Print nothing but the lines below starting at the line that holds "Console 561: [156,26,397,160]" and ending at the line that holds "Parser - Writer: [547,433,926,623]", including both, each exactly as written.

#### Available data:
-=-=-=-=-
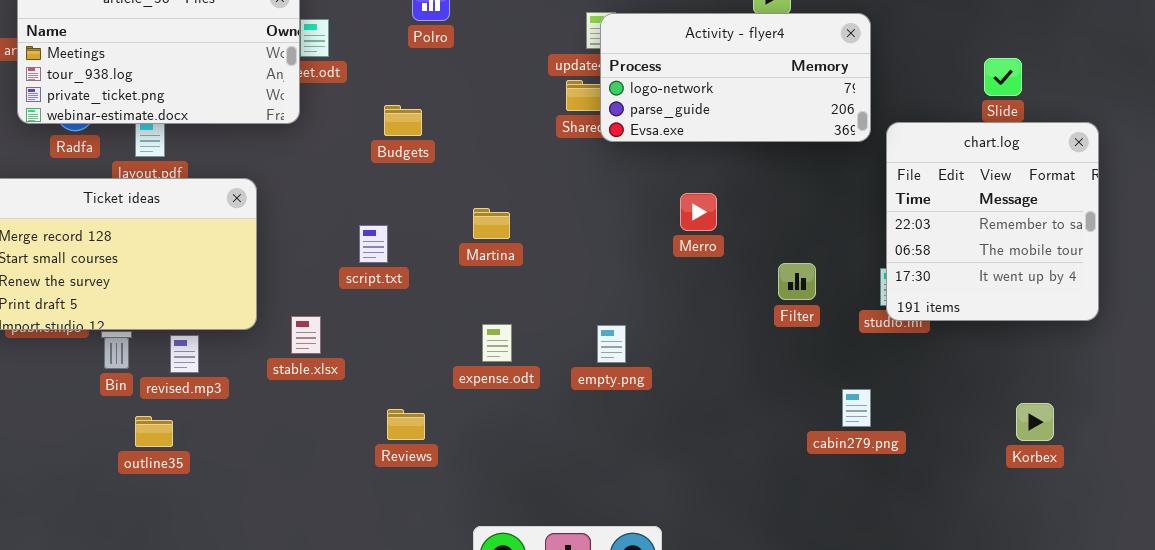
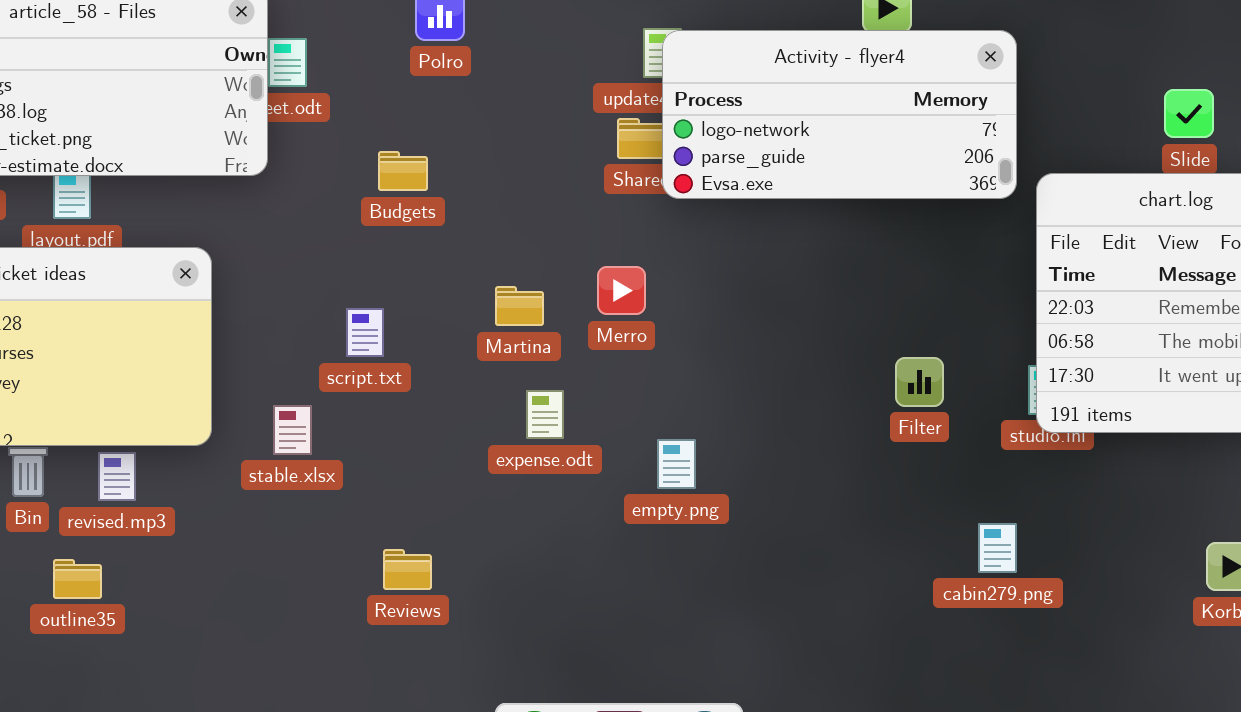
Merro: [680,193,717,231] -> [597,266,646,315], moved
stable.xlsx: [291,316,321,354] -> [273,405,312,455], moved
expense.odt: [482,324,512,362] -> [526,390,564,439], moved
-=-=-=-=-
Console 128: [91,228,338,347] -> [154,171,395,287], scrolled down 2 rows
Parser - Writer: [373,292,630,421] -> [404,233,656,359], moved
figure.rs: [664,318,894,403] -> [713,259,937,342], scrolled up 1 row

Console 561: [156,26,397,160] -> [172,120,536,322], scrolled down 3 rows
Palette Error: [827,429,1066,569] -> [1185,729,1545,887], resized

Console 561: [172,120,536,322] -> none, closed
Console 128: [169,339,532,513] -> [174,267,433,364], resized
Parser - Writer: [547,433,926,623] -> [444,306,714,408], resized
-=-=-=-=-
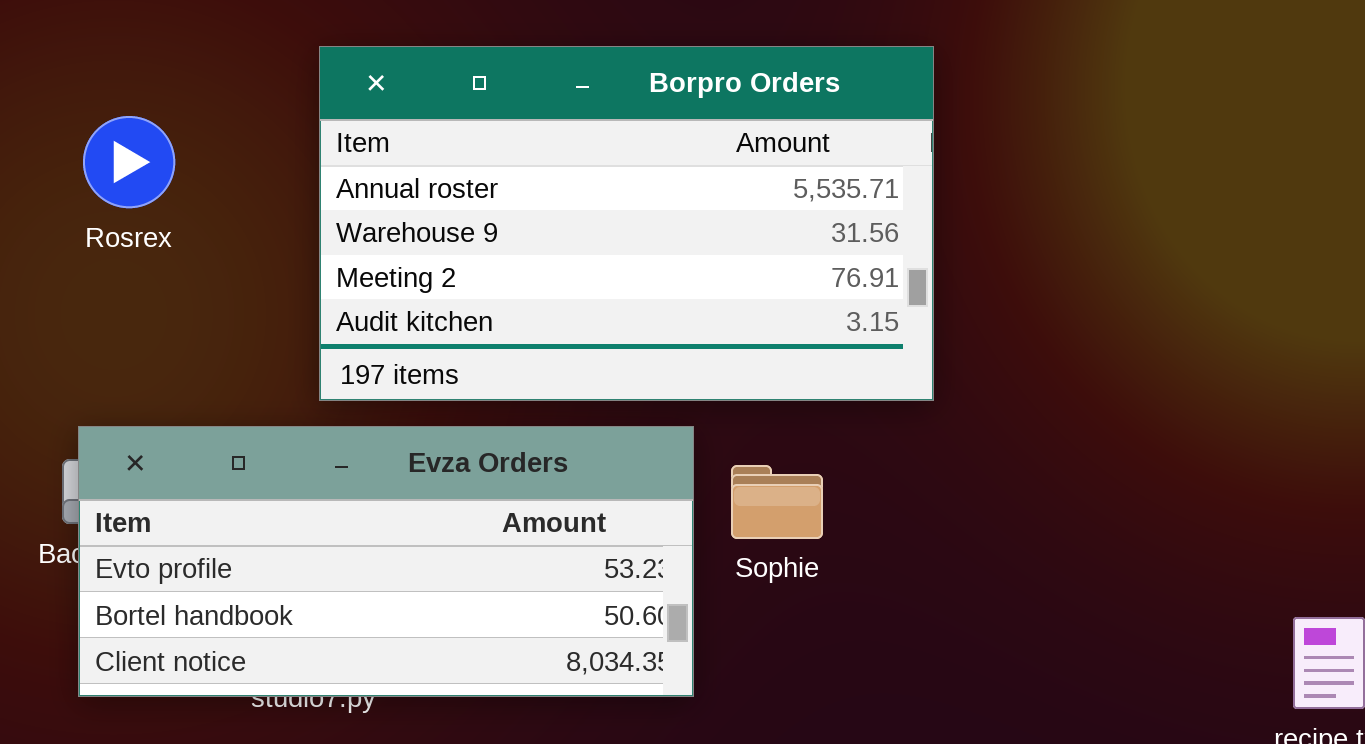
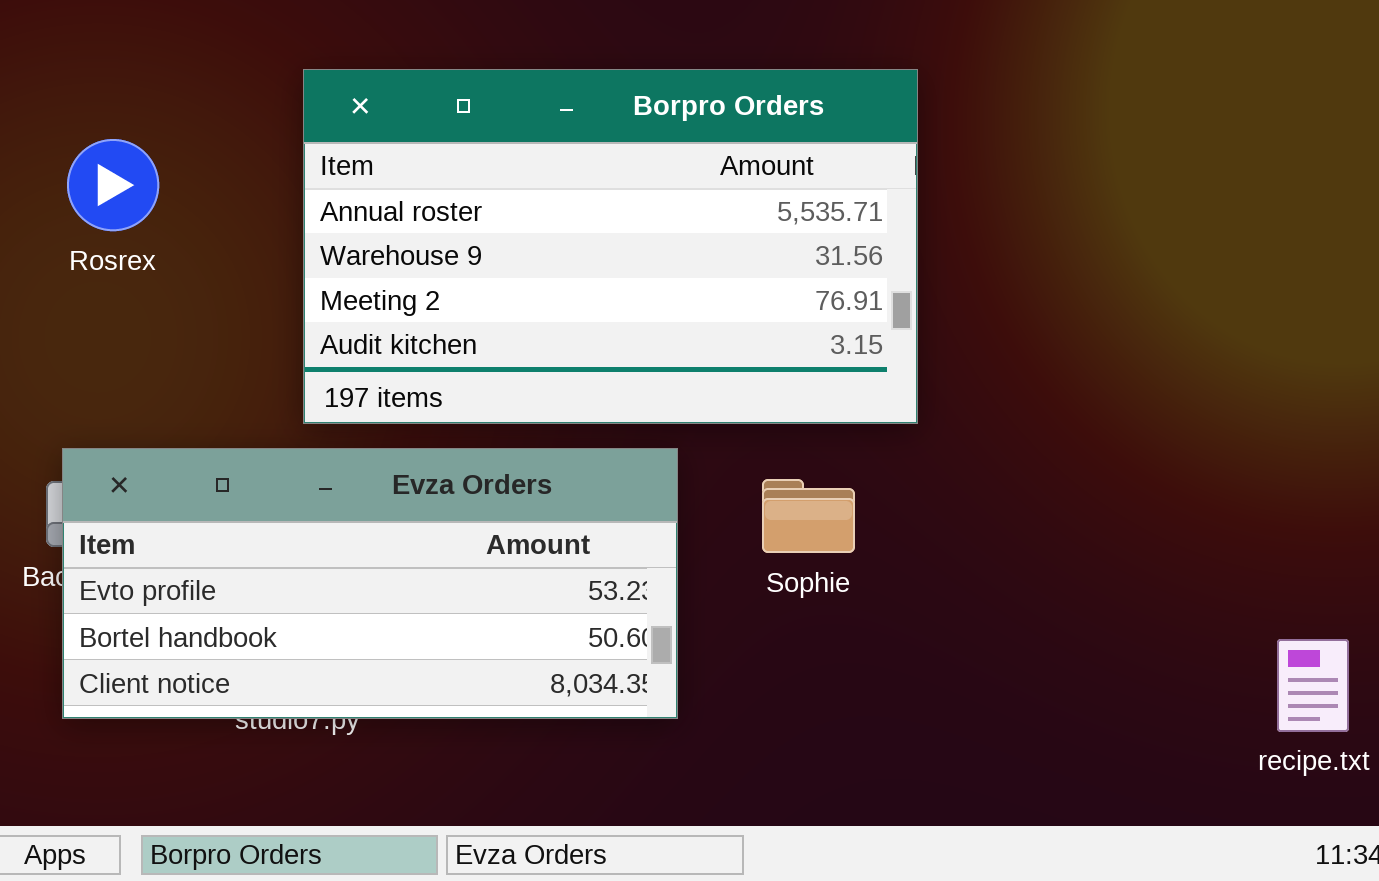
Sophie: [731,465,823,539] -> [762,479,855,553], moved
-=-=-=-=-
#### Solution for this problem:
Console 561: [156,26,397,160] -> [172,120,536,322], scrolled down 3 rows
Palette Error: [827,429,1066,569] -> [1185,729,1545,887], resized

Console 561: [172,120,536,322] -> none, closed
Console 128: [169,339,532,513] -> [174,267,433,364], resized
Parser - Writer: [547,433,926,623] -> [444,306,714,408], resized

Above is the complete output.